─── Data to use
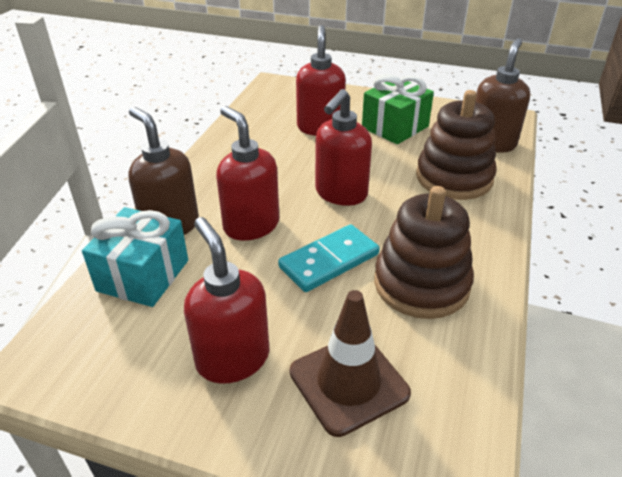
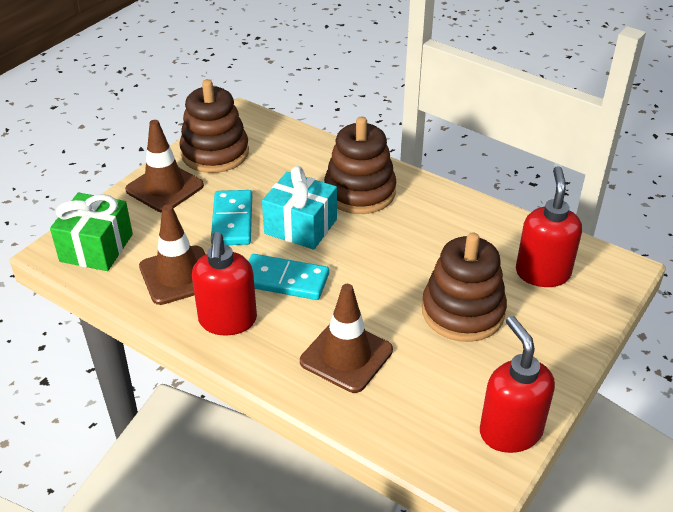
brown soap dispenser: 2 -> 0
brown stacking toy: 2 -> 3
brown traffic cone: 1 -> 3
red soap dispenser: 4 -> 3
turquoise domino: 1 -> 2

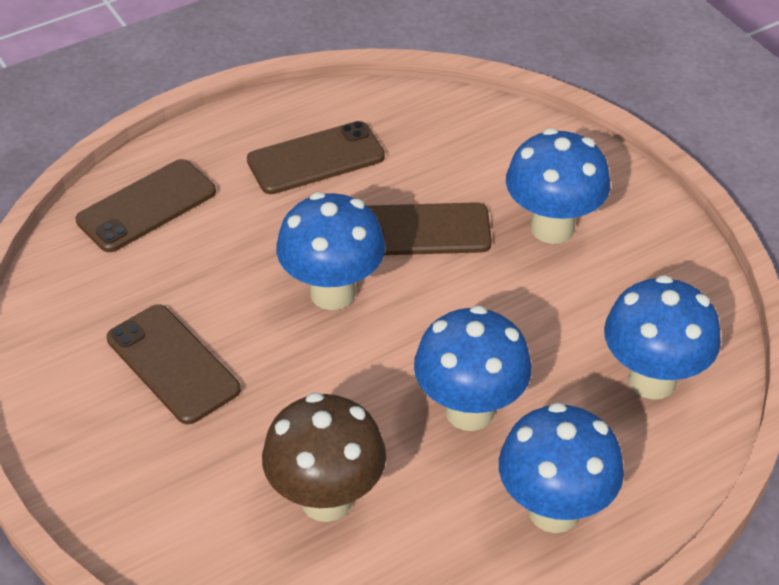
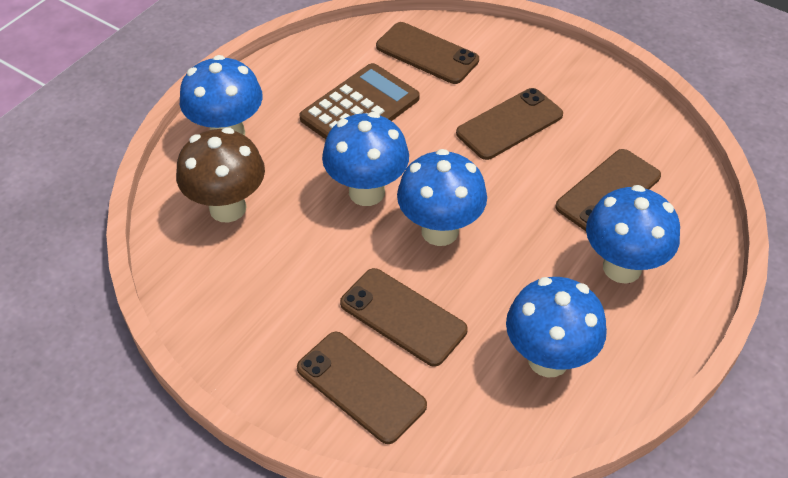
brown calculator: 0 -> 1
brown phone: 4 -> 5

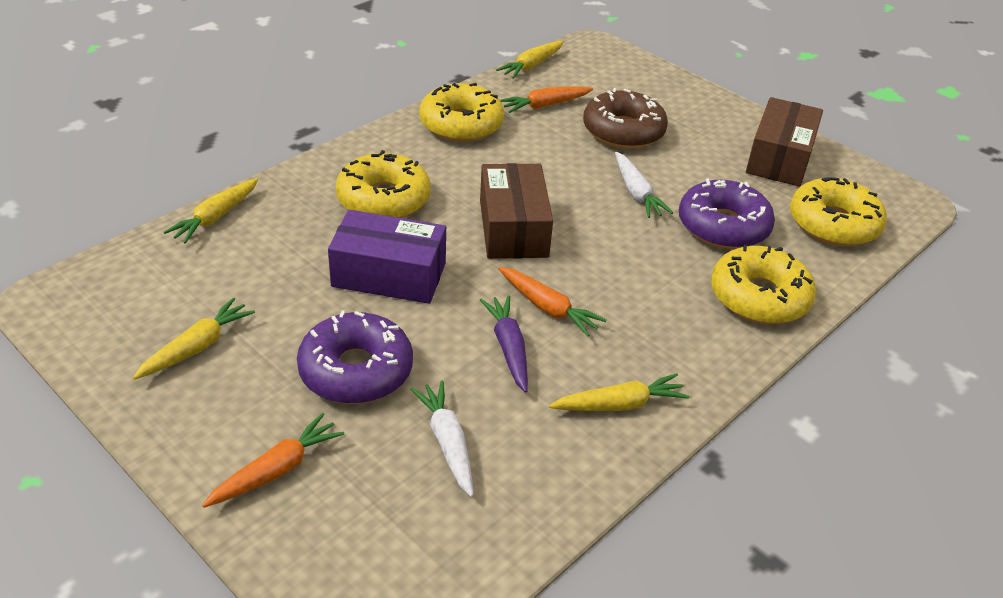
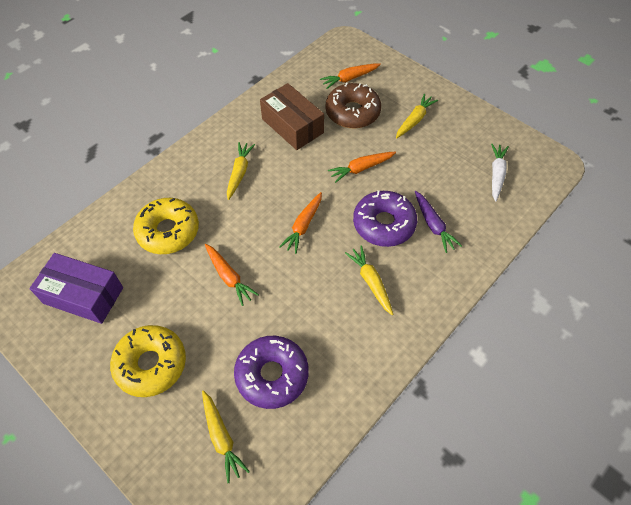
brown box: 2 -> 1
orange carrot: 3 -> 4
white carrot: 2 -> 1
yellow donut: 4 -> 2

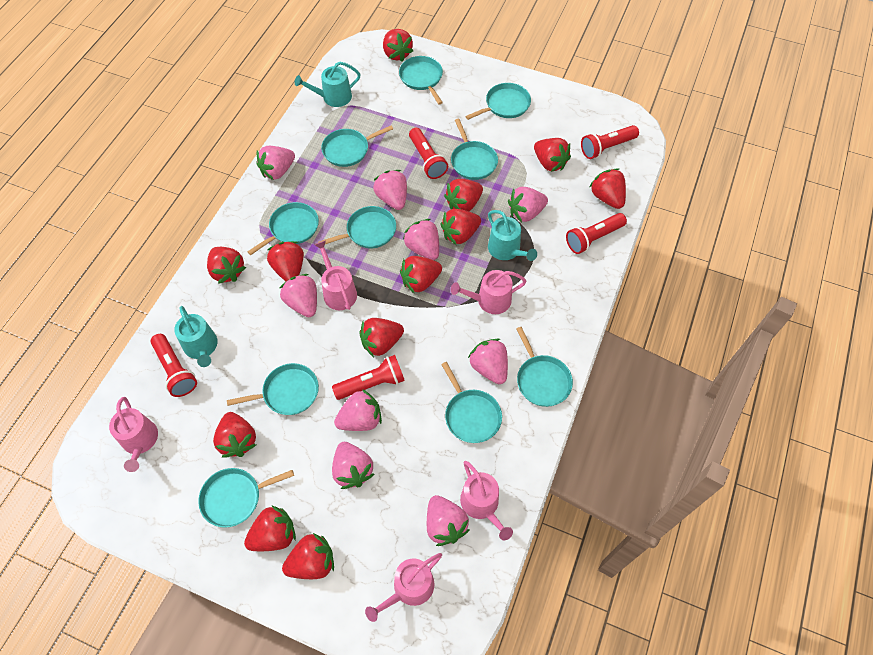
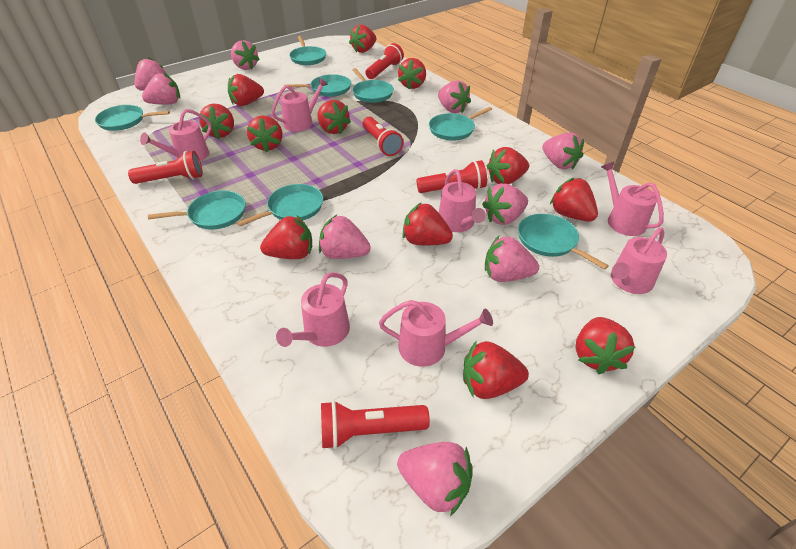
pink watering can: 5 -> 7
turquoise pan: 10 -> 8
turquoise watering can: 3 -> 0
──────
Task instructions
The required answer is every line from the one containing "brown stacking toy: 2 -> 3" through the last line of the entries, restated word for word and with no pictures.

Reply to the task
brown stacking toy: 2 -> 3
brown traffic cone: 1 -> 3
red soap dispenser: 4 -> 3
turquoise domino: 1 -> 2

brown calculator: 0 -> 1
brown phone: 4 -> 5

brown box: 2 -> 1
orange carrot: 3 -> 4
white carrot: 2 -> 1
yellow donut: 4 -> 2

pink watering can: 5 -> 7
turquoise pan: 10 -> 8
turquoise watering can: 3 -> 0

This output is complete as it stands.